Instructions to follow: Reproduce only the lines of the material below that start at the line containing "blue glasses: 3 -> 2" and stop at the line containing "white glasses: 1 -> 0". Keep both end lines.

Extracted material:
▬▬▬

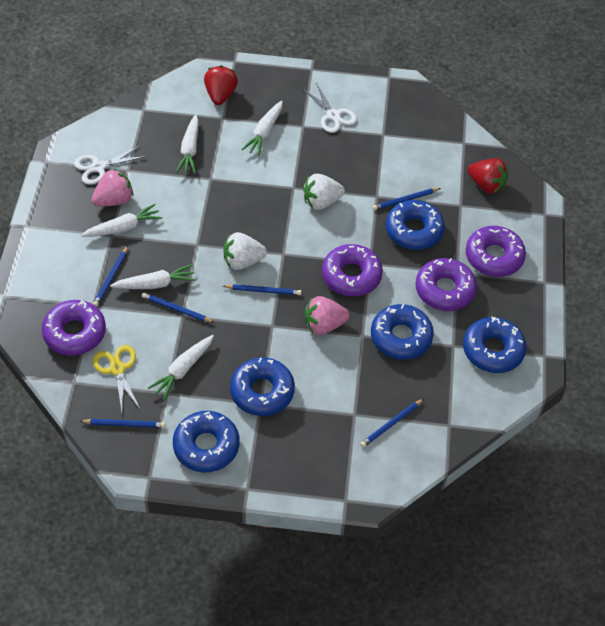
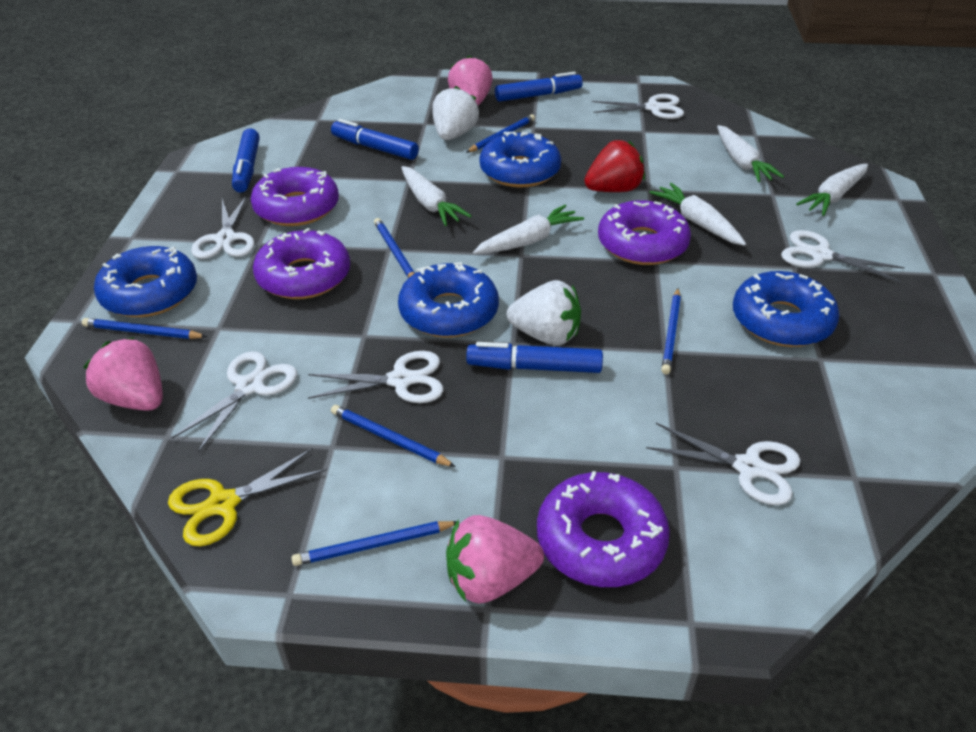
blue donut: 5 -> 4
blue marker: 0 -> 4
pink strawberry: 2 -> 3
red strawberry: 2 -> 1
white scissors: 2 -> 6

▬▬▬

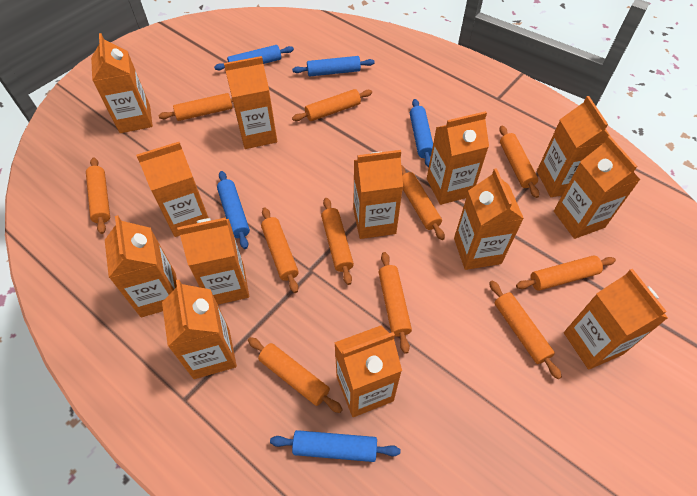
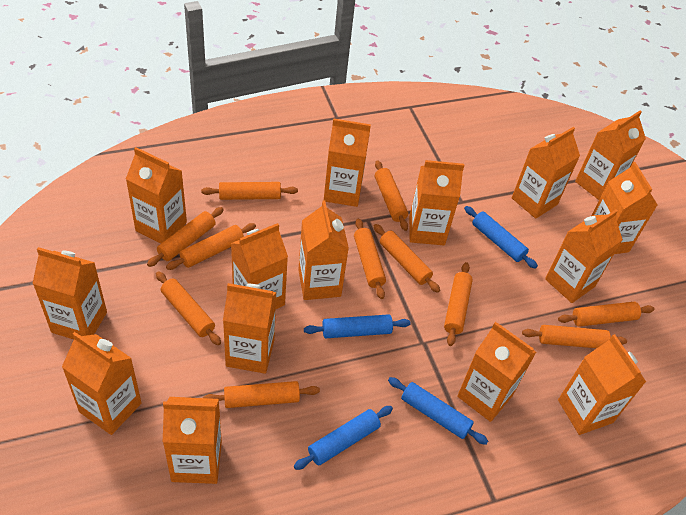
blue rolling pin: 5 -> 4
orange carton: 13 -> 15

▬▬▬

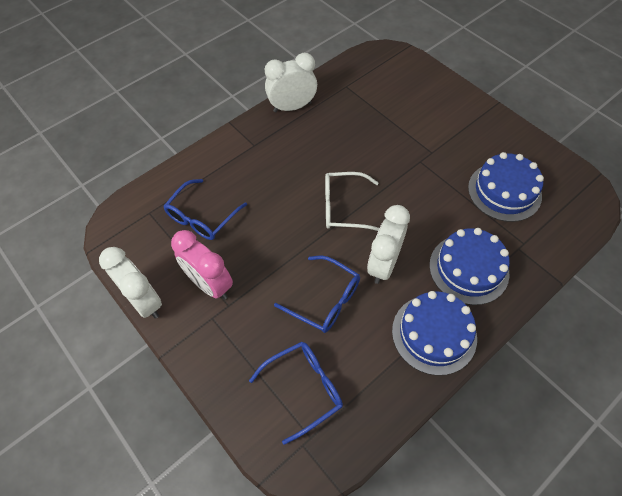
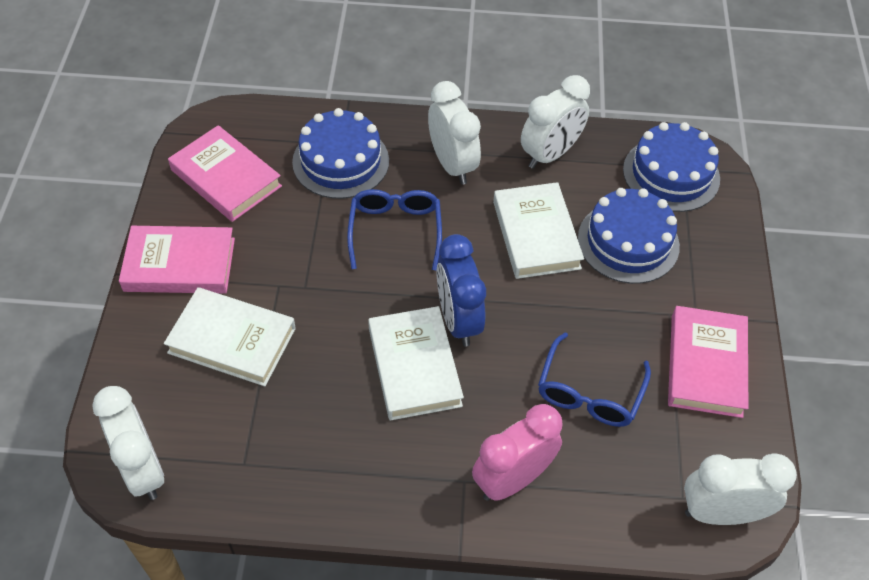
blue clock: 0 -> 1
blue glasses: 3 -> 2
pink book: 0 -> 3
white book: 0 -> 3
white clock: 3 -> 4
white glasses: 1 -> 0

▬▬▬

Written solution:
blue glasses: 3 -> 2
pink book: 0 -> 3
white book: 0 -> 3
white clock: 3 -> 4
white glasses: 1 -> 0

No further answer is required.